[Data items]
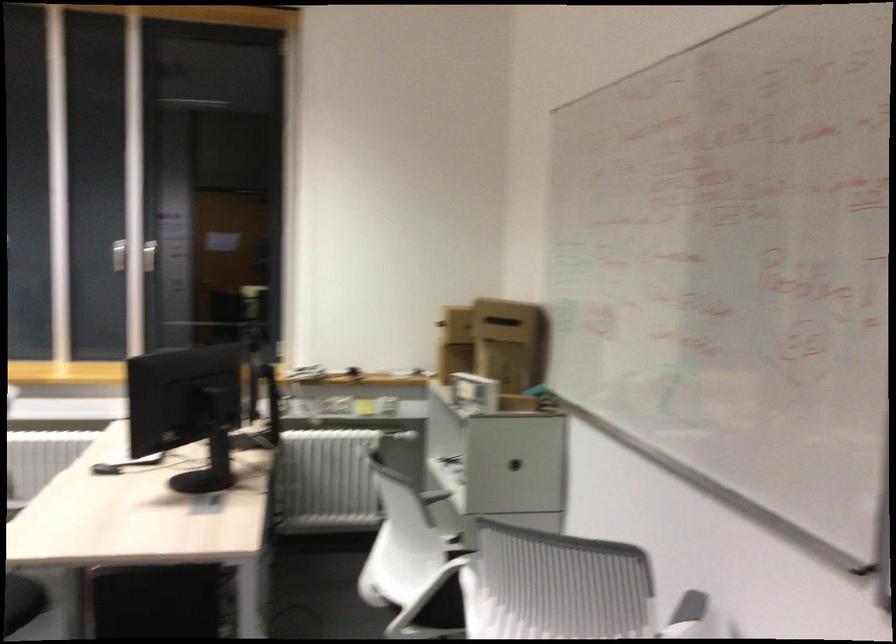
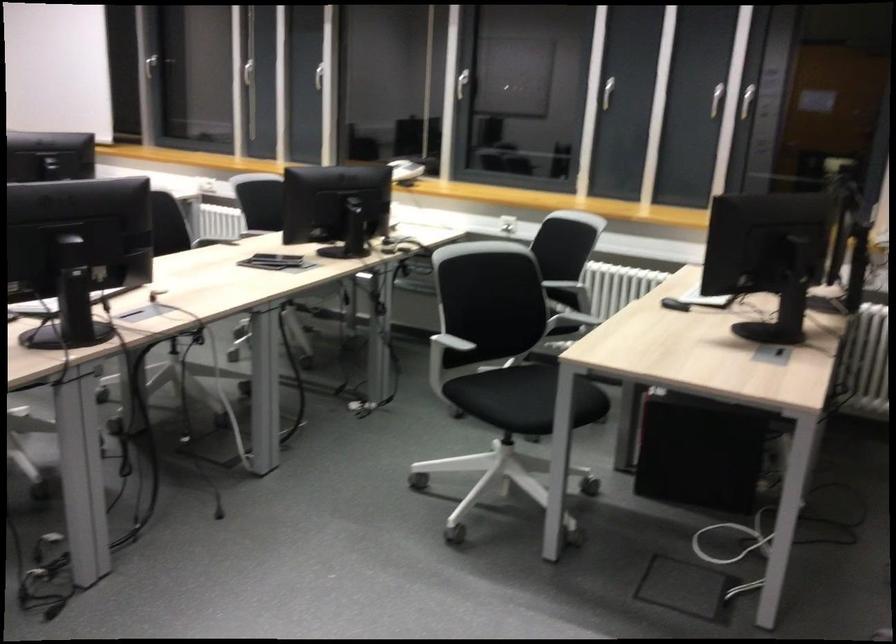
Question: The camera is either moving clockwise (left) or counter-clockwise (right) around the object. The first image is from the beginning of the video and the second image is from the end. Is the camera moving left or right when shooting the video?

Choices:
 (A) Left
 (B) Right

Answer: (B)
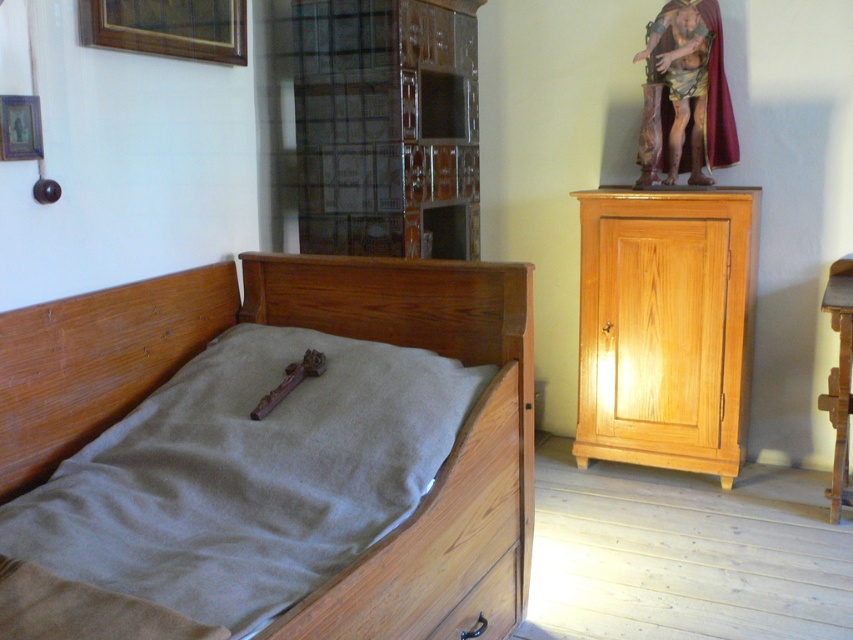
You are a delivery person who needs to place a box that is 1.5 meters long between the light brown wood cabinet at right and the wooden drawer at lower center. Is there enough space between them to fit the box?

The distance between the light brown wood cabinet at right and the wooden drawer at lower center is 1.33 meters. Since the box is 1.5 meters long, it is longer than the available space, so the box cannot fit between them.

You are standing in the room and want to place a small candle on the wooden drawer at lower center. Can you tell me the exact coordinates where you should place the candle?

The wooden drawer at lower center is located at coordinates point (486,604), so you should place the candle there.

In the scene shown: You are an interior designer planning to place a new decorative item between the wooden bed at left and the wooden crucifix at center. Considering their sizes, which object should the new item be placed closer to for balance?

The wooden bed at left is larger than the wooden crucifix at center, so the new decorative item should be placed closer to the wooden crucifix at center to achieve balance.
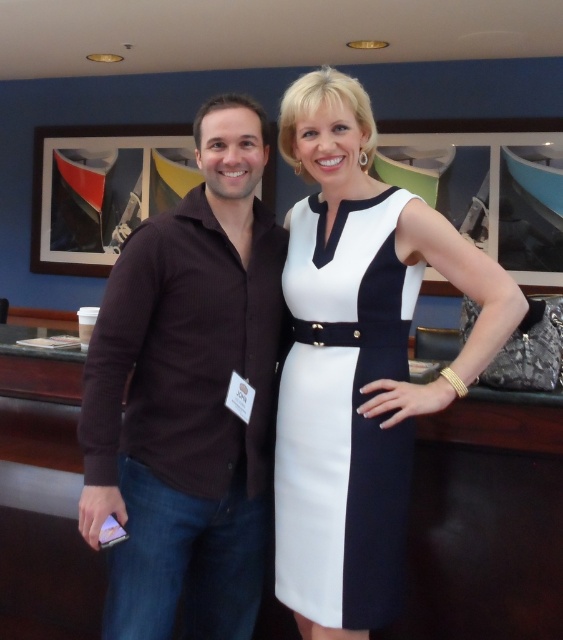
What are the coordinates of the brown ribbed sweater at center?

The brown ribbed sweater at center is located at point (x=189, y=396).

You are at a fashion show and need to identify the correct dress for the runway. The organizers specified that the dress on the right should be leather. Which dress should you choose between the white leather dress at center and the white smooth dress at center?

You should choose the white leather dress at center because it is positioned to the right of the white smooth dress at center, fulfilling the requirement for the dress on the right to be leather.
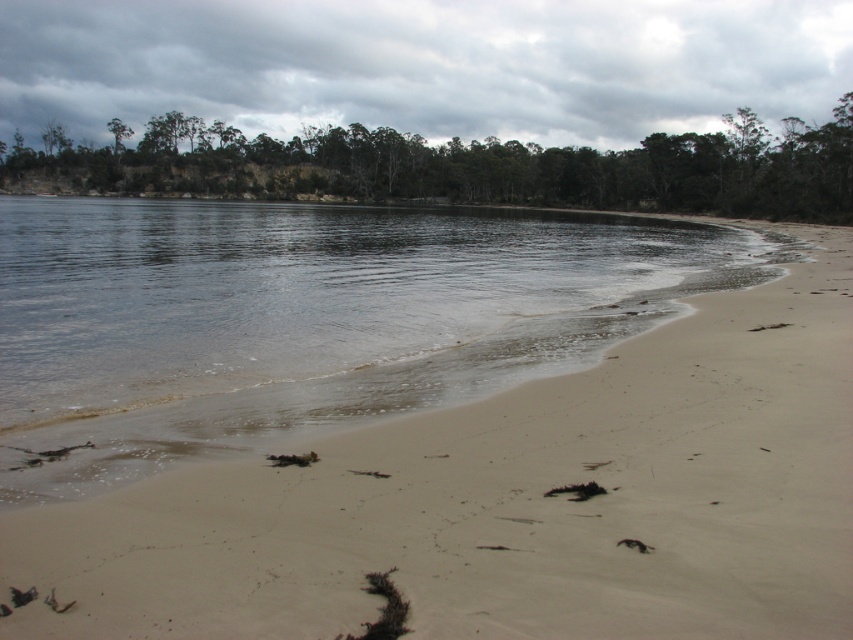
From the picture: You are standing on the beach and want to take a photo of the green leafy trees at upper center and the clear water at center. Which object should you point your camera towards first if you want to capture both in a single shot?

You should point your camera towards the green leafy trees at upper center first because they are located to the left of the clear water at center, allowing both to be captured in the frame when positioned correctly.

#### YOUR INSTRUCTIONS:
Write out every one of the data items above word for word, leaving out the pictures.

#### COMPLETE RESPONSE:
Question: The camera is either moving clockwise (left) or counter-clockwise (right) around the object. The first image is from the beginning of the video and the second image is from the end. Is the camera moving left or right when shooting the video?

Choices:
 (A) Left
 (B) Right

Answer: (B)
You are a delivery person who needs to place a box that is 1.5 meters long between the light brown wood cabinet at right and the wooden drawer at lower center. Is there enough space between them to fit the box?

The distance between the light brown wood cabinet at right and the wooden drawer at lower center is 1.33 meters. Since the box is 1.5 meters long, it is longer than the available space, so the box cannot fit between them.

You are standing in the room and want to place a small candle on the wooden drawer at lower center. Can you tell me the exact coordinates where you should place the candle?

The wooden drawer at lower center is located at coordinates point (486,604), so you should place the candle there.

In the scene shown: You are an interior designer planning to place a new decorative item between the wooden bed at left and the wooden crucifix at center. Considering their sizes, which object should the new item be placed closer to for balance?

The wooden bed at left is larger than the wooden crucifix at center, so the new decorative item should be placed closer to the wooden crucifix at center to achieve balance.
What are the coordinates of the brown ribbed sweater at center?

The brown ribbed sweater at center is located at point (x=189, y=396).

You are at a fashion show and need to identify the correct dress for the runway. The organizers specified that the dress on the right should be leather. Which dress should you choose between the white leather dress at center and the white smooth dress at center?

You should choose the white leather dress at center because it is positioned to the right of the white smooth dress at center, fulfilling the requirement for the dress on the right to be leather.
From the picture: You are standing on the beach and want to take a photo of the green leafy trees at upper center and the clear water at center. Which object should you point your camera towards first if you want to capture both in a single shot?

You should point your camera towards the green leafy trees at upper center first because they are located to the left of the clear water at center, allowing both to be captured in the frame when positioned correctly.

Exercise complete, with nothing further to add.